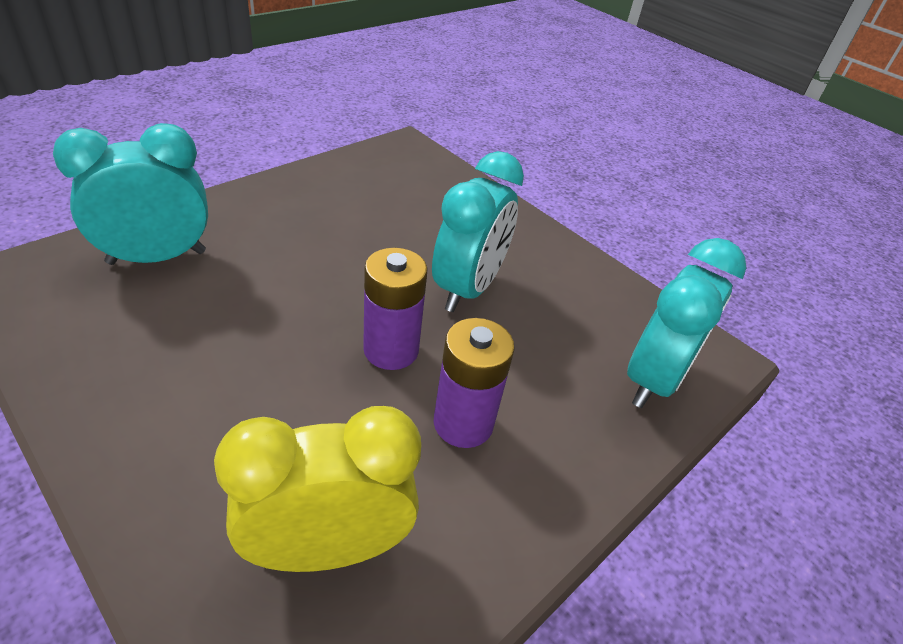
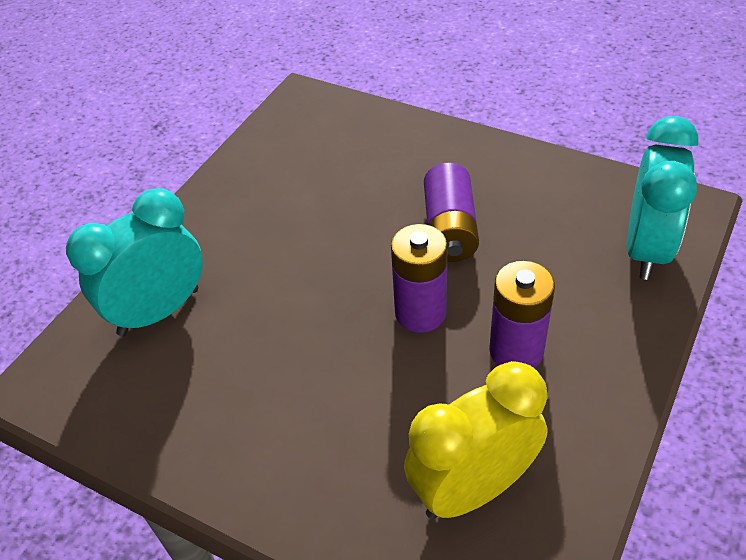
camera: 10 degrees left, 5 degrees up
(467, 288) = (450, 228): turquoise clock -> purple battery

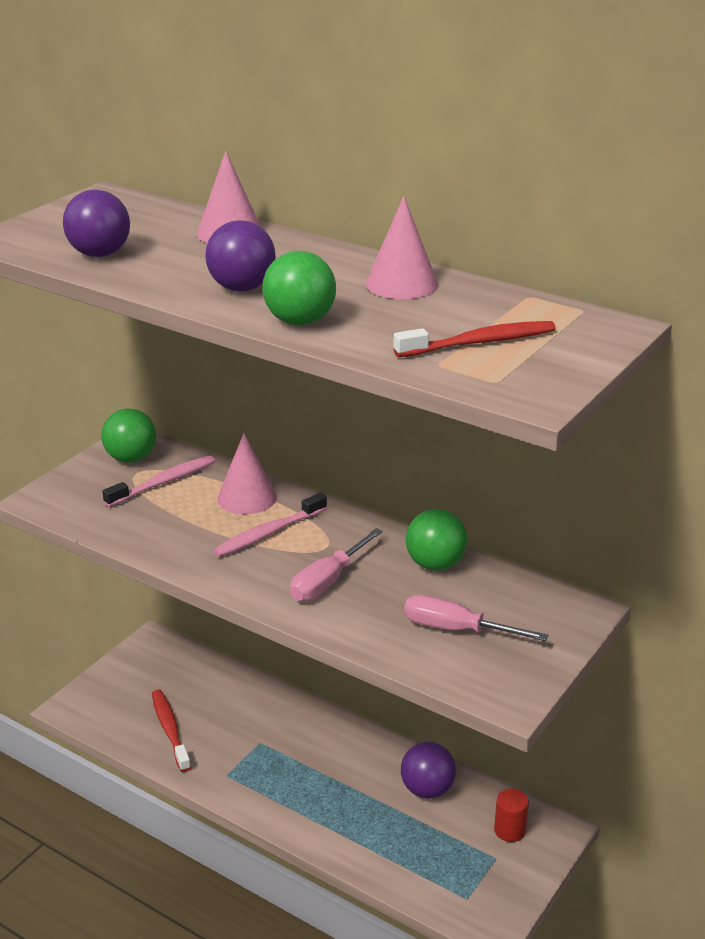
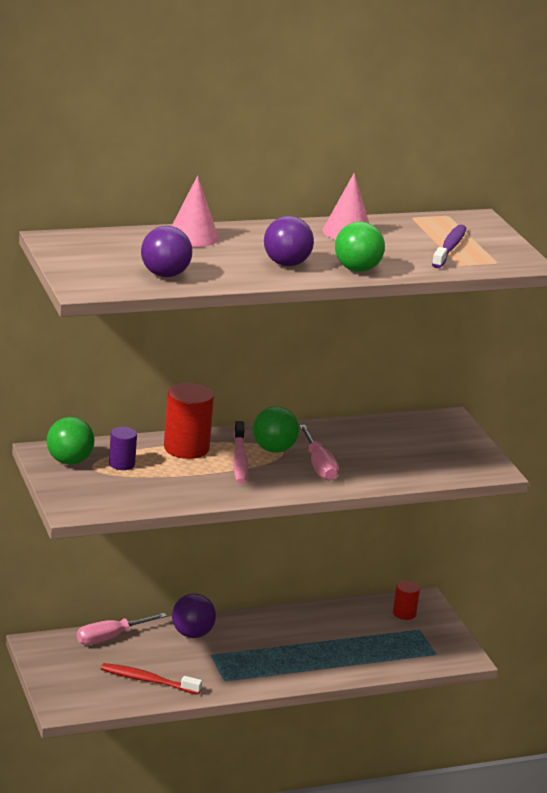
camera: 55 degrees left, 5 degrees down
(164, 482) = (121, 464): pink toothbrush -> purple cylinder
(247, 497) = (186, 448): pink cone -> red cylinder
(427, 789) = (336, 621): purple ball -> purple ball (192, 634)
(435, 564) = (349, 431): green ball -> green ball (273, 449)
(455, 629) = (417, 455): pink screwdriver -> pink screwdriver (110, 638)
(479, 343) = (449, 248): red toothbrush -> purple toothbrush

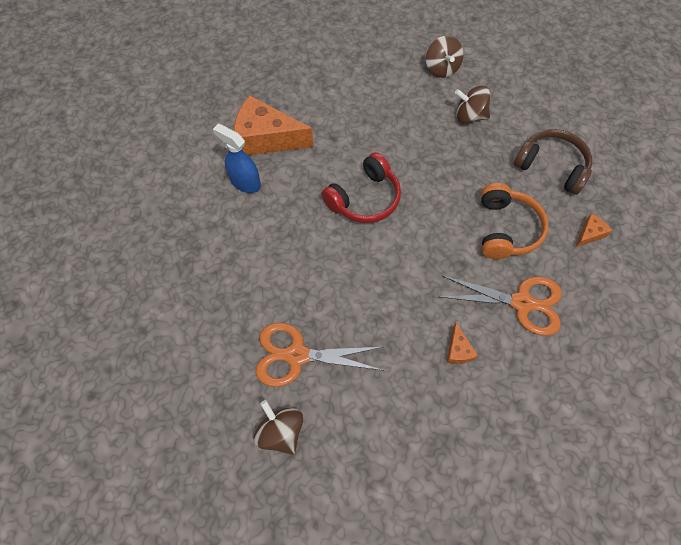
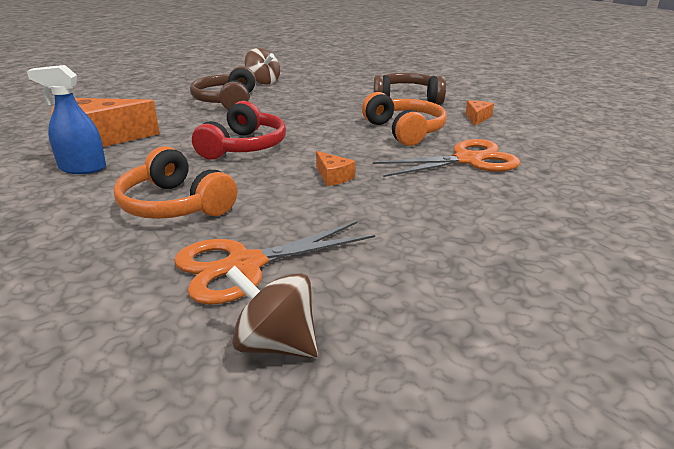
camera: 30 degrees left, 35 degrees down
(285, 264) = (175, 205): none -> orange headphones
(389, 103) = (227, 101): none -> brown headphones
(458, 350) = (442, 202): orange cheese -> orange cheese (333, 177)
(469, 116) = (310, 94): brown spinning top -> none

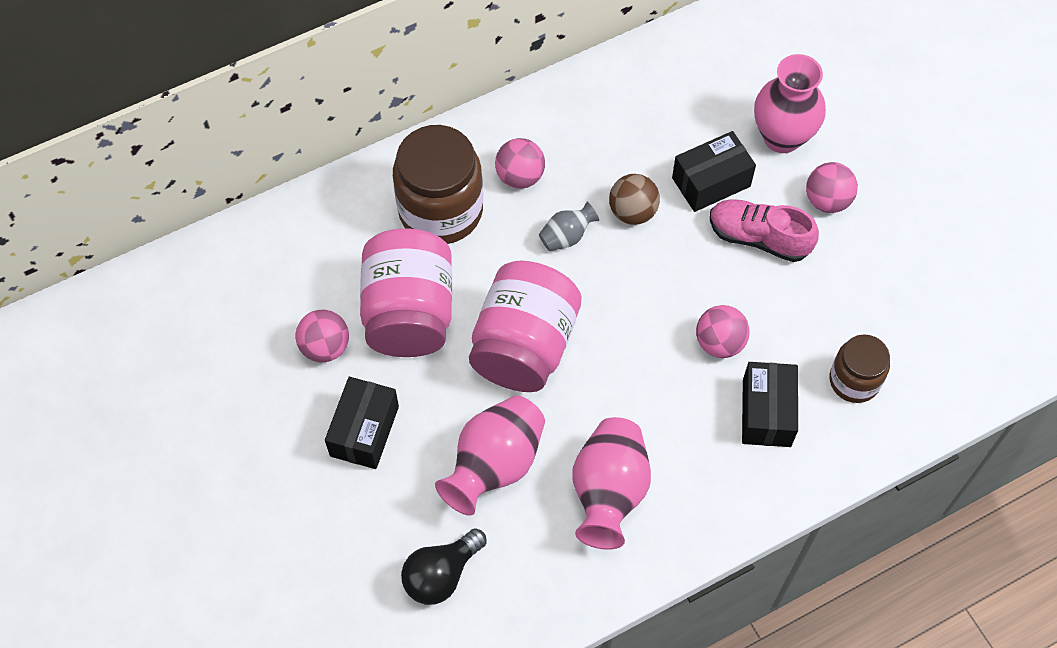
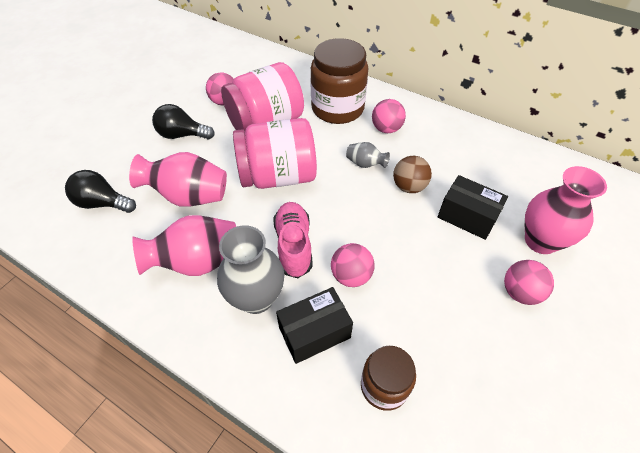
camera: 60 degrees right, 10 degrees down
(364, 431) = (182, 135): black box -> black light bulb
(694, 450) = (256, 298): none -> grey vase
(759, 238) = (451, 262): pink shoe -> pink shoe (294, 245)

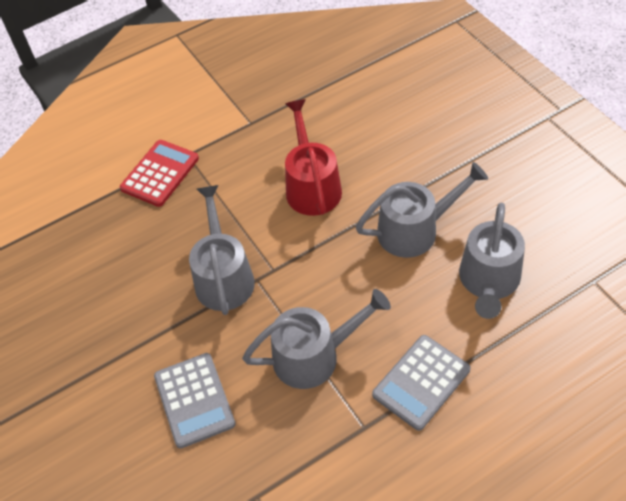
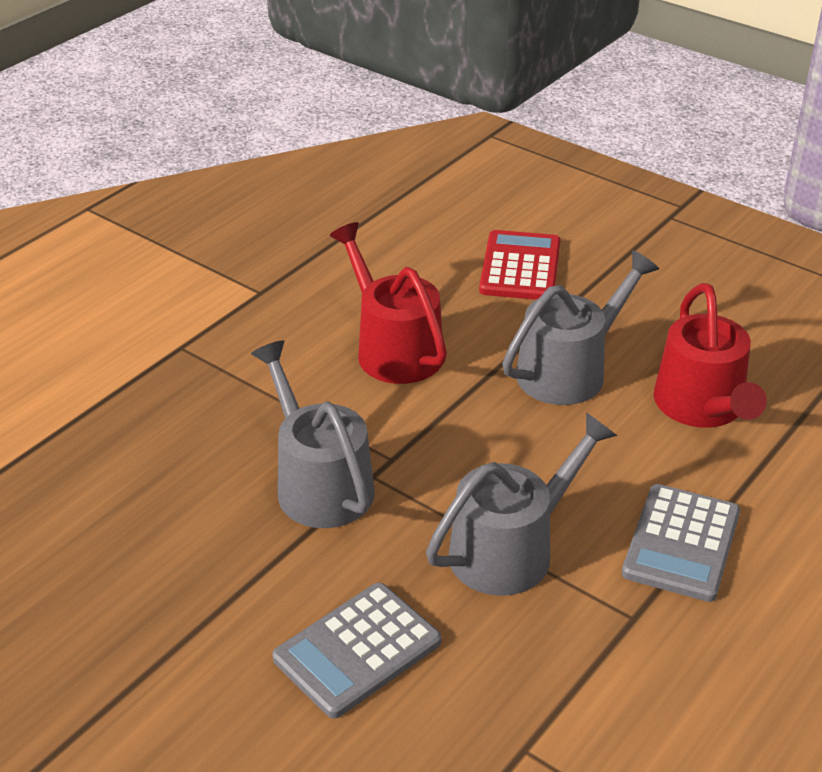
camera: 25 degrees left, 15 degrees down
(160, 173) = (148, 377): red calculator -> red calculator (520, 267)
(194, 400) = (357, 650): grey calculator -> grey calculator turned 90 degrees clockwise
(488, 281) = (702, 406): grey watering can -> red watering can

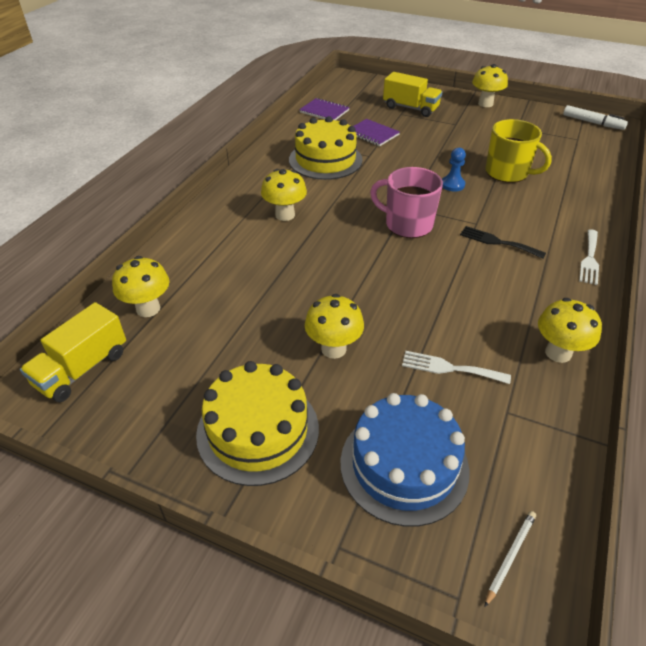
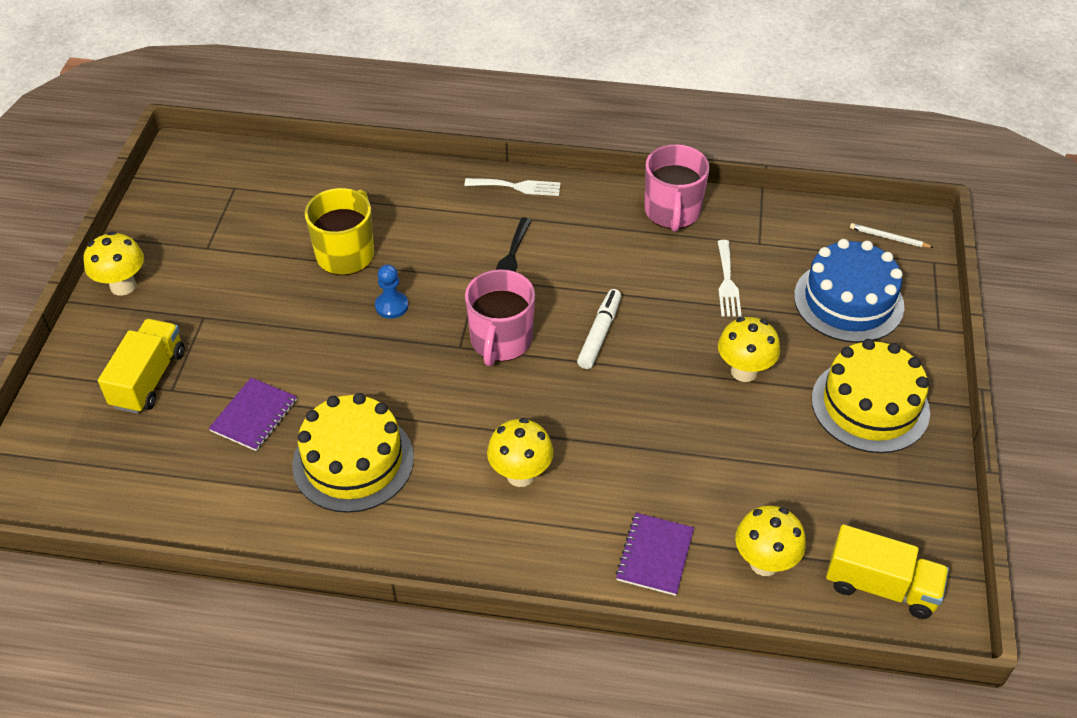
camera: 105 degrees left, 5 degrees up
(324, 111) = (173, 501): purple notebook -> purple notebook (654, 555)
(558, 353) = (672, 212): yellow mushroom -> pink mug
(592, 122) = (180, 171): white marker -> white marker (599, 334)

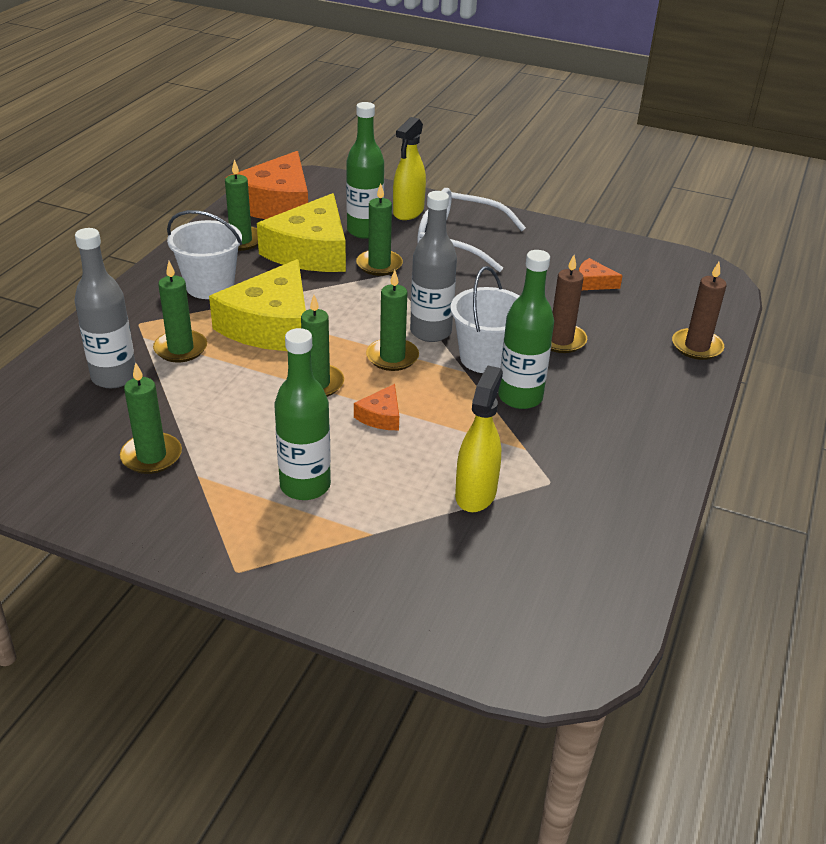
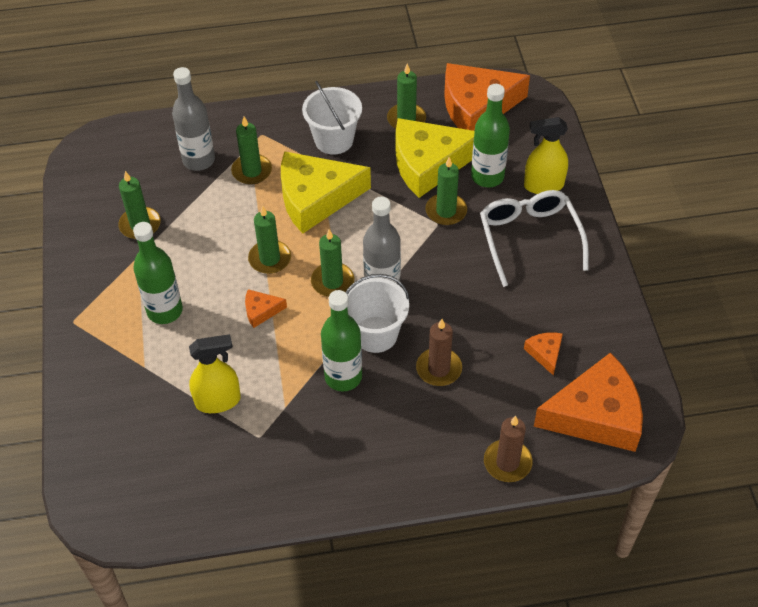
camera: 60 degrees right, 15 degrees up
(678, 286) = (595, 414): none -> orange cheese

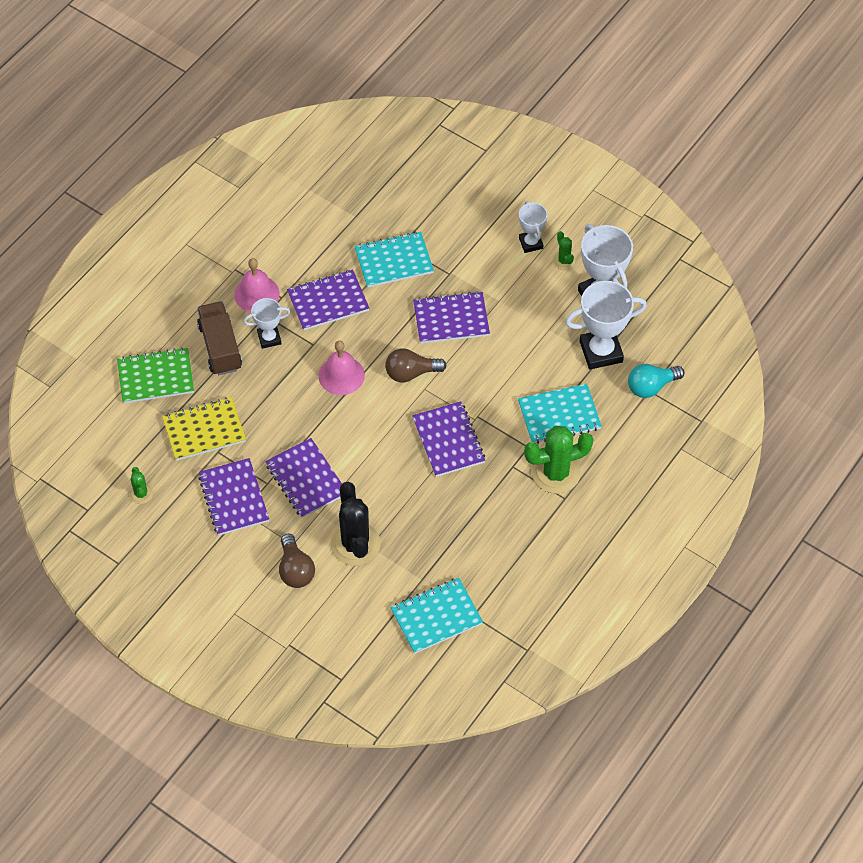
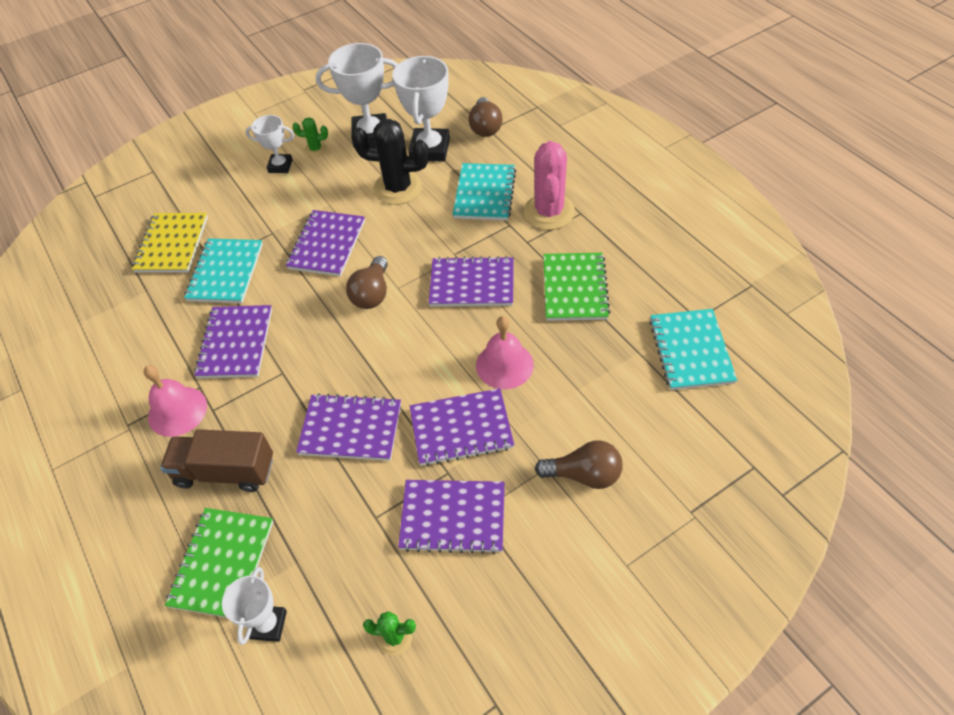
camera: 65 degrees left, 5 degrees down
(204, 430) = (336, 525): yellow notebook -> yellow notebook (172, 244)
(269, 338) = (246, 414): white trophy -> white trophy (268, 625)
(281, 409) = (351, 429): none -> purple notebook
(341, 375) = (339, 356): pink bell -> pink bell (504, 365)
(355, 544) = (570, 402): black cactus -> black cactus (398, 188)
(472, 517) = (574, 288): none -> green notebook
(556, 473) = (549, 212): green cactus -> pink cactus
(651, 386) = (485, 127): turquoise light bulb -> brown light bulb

TASK TO CARRY OUT
What goes in the answer is the run of lines from the one holding "(204, 430) = (336, 525): yellow" to the end of the entries, reproduced exactly and with nothing else.

RESULT BELOW
(204, 430) = (336, 525): yellow notebook -> yellow notebook (172, 244)
(269, 338) = (246, 414): white trophy -> white trophy (268, 625)
(281, 409) = (351, 429): none -> purple notebook
(341, 375) = (339, 356): pink bell -> pink bell (504, 365)
(355, 544) = (570, 402): black cactus -> black cactus (398, 188)
(472, 517) = (574, 288): none -> green notebook
(556, 473) = (549, 212): green cactus -> pink cactus
(651, 386) = (485, 127): turquoise light bulb -> brown light bulb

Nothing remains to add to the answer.